Look below for the line that contains "green light bulb: 8 -> 7" and the line that contains "blue rolling pin: 2 -> 5", then restate both of them and every line in between, exactly. No picture goes in the copy.

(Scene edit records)
* * * * *

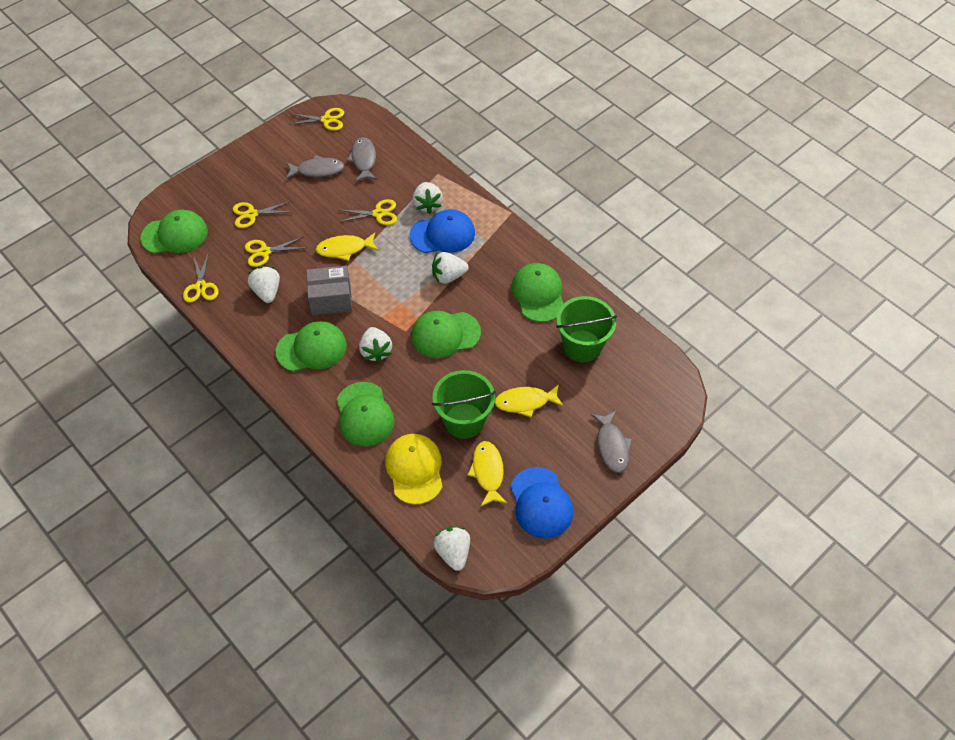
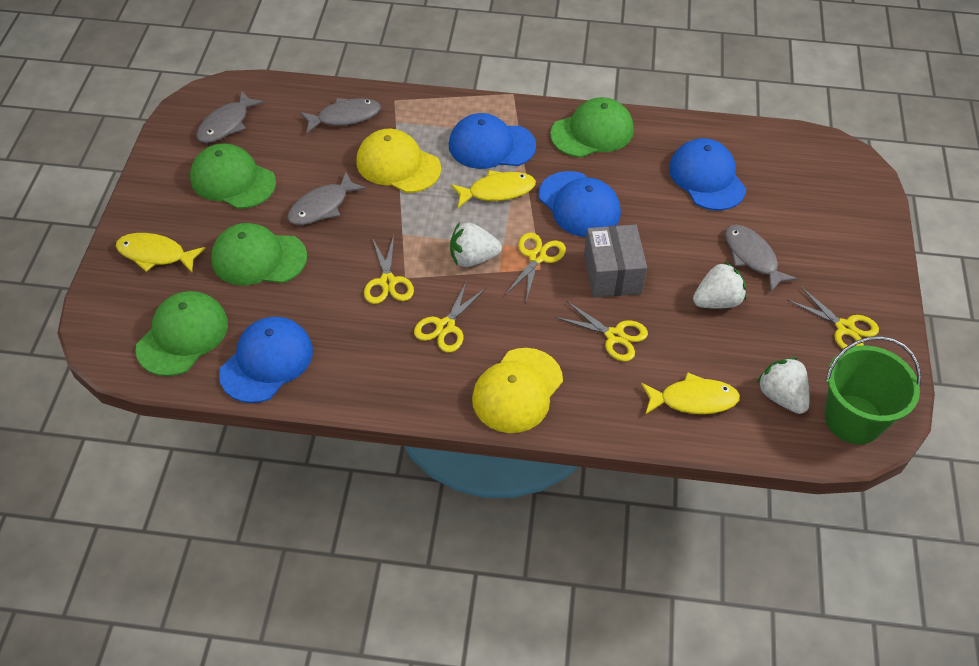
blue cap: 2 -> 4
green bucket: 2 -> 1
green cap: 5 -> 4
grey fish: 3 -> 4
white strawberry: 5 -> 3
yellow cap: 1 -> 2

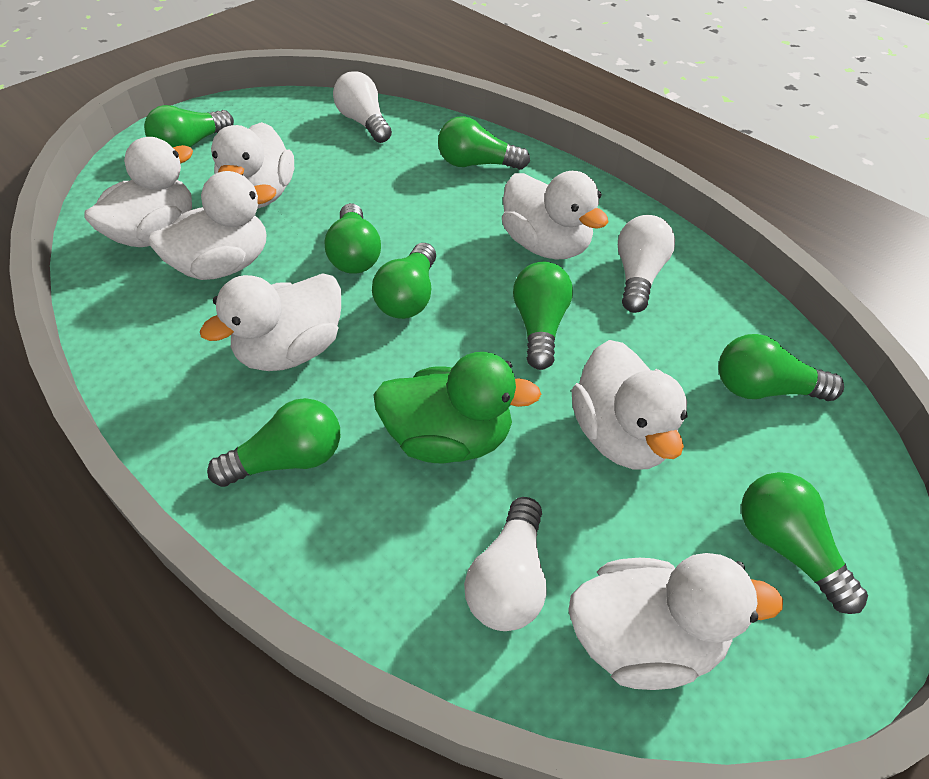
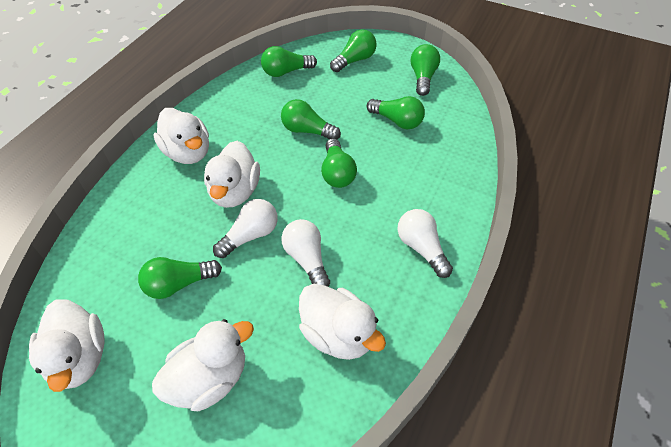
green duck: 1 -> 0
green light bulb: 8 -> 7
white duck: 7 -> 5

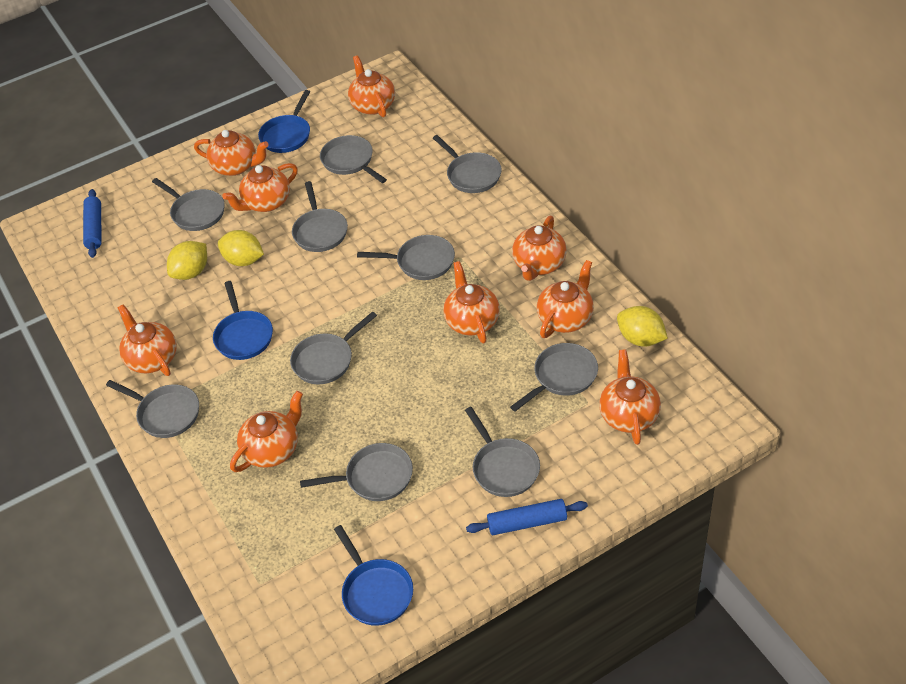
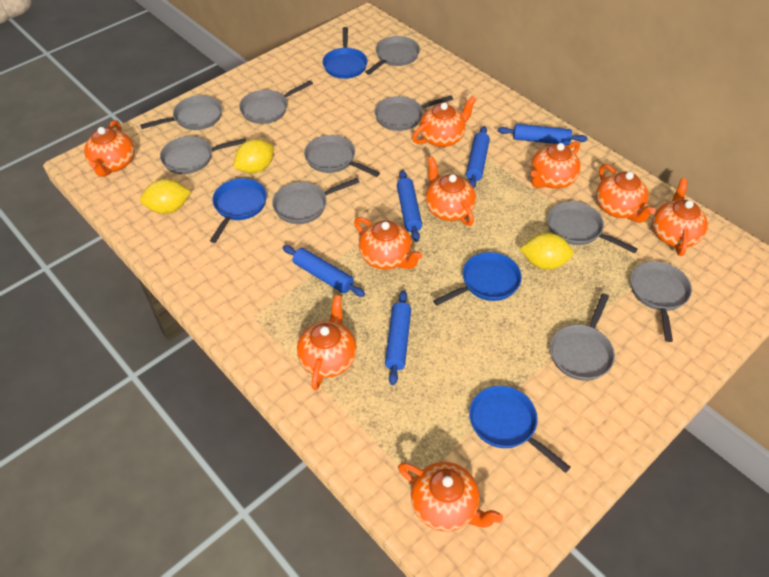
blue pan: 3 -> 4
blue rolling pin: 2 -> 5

* * * * *

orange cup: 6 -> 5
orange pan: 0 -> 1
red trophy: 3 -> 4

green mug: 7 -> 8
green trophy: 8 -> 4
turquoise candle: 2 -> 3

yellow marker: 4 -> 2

* * * * *

# Exercise result
green light bulb: 8 -> 7
white duck: 7 -> 5

blue pan: 3 -> 4
blue rolling pin: 2 -> 5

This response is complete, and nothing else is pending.